Below are the records; give again exactly the line with "blue cone: 0 -> 2", the line with "green jar: 3 -> 2", and each line that lies between them, and nothing besides.

RECORDS SUPPLIED –
################

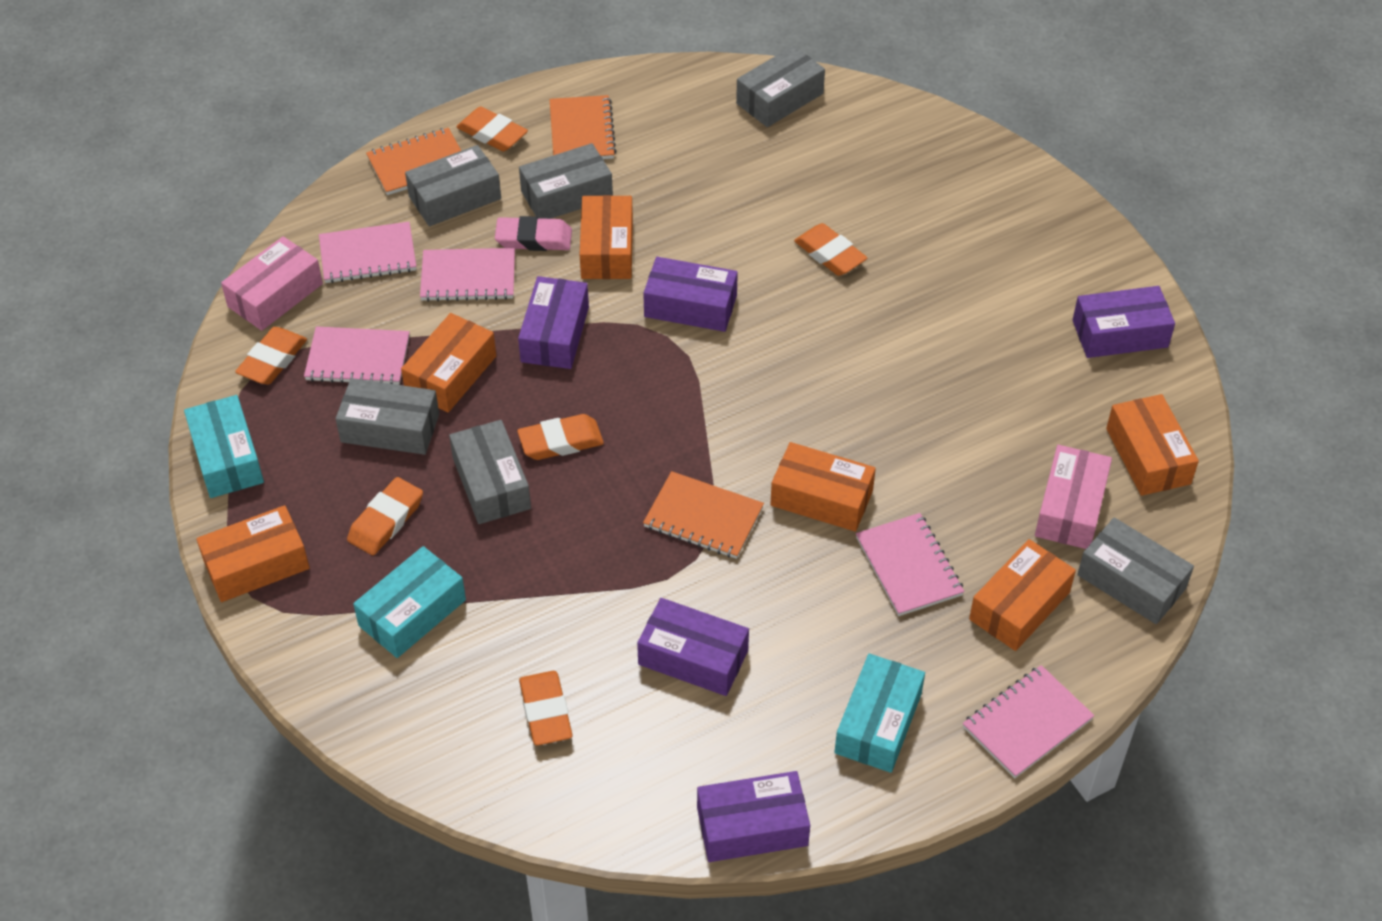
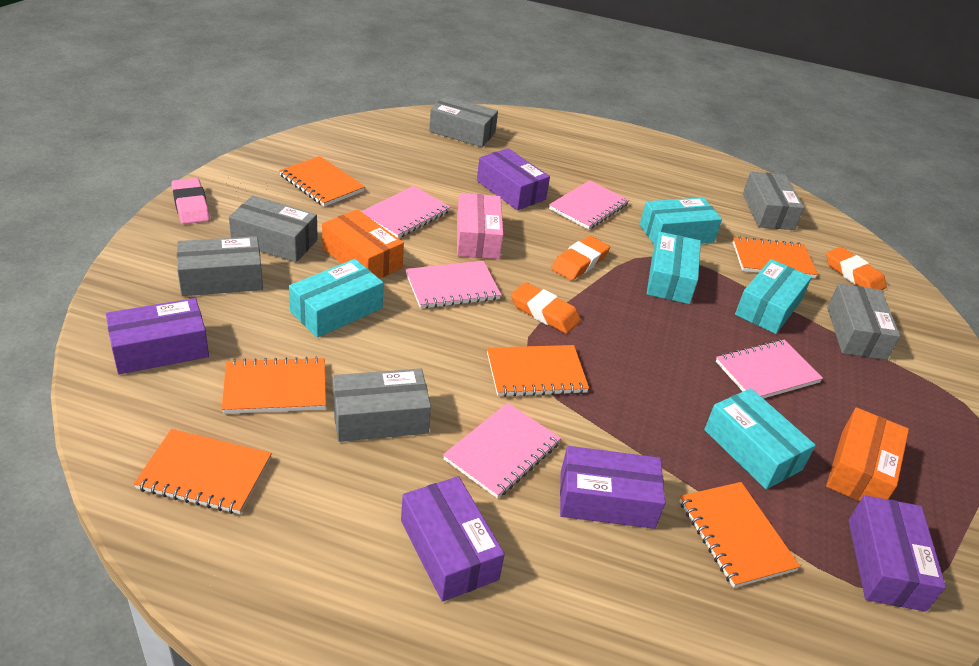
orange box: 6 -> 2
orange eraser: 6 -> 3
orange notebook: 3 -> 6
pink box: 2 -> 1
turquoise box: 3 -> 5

################

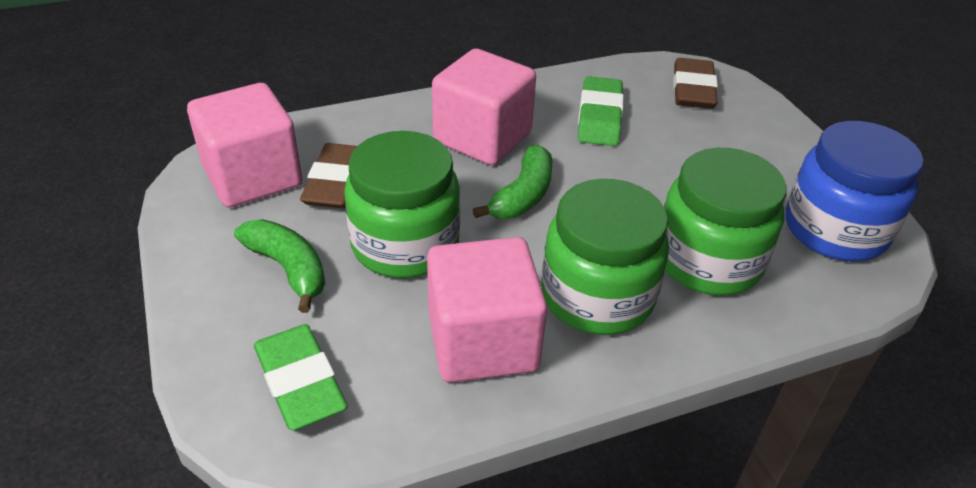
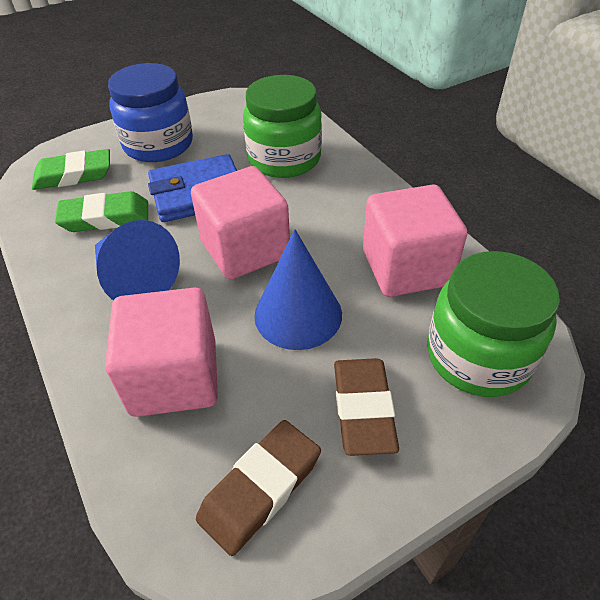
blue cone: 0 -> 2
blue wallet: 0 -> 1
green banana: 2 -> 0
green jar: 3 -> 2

################

WRITTEN ANSWER –
blue cone: 0 -> 2
blue wallet: 0 -> 1
green banana: 2 -> 0
green jar: 3 -> 2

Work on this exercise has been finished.